— PROBLEM —
Pictures excluded, please transcribe exactly the lines from the one with "LED pin SIG: D0 -> D6" through the end of the records below, and nothing more.

Detected change data:
== Segment start ==

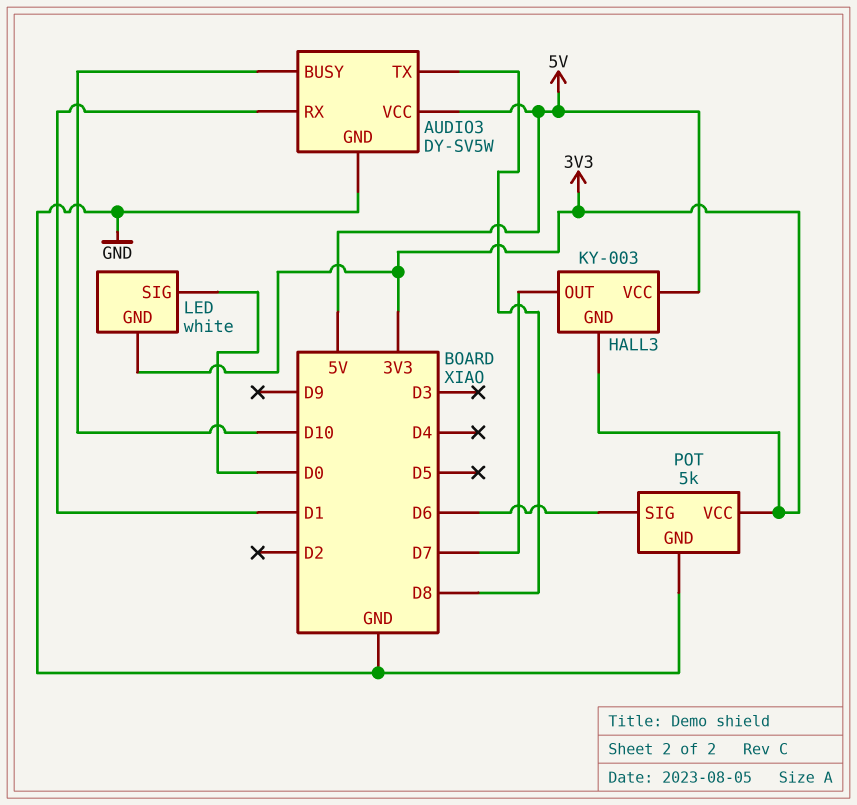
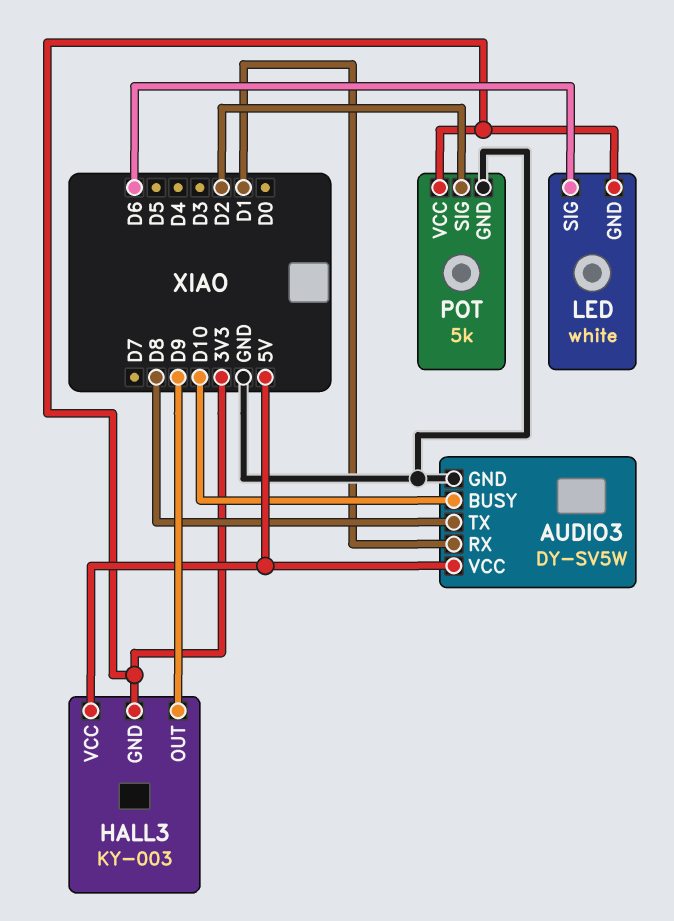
HALL3 pin OUT: D7 -> D9
LED pin SIG: D0 -> D6
POT pin SIG: D6 -> D2

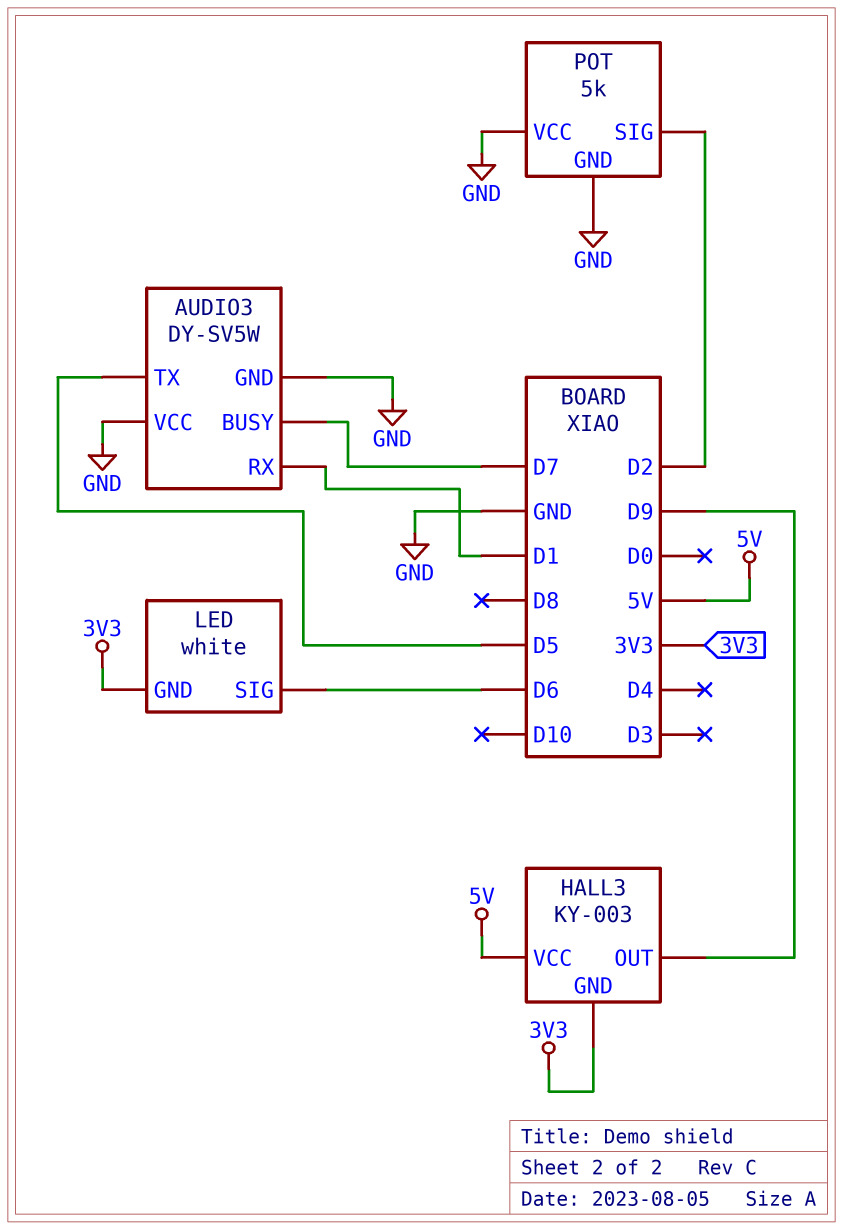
AUDIO3 pin BUSY: D10 -> D7
AUDIO3 pin TX: D8 -> D5
AUDIO3 pin VCC: 5V -> GND
POT pin VCC: 3V3 -> GND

== Segment end ==

— ANSWER TO THIS EXERCISE —
LED pin SIG: D0 -> D6
POT pin SIG: D6 -> D2

AUDIO3 pin BUSY: D10 -> D7
AUDIO3 pin TX: D8 -> D5
AUDIO3 pin VCC: 5V -> GND
POT pin VCC: 3V3 -> GND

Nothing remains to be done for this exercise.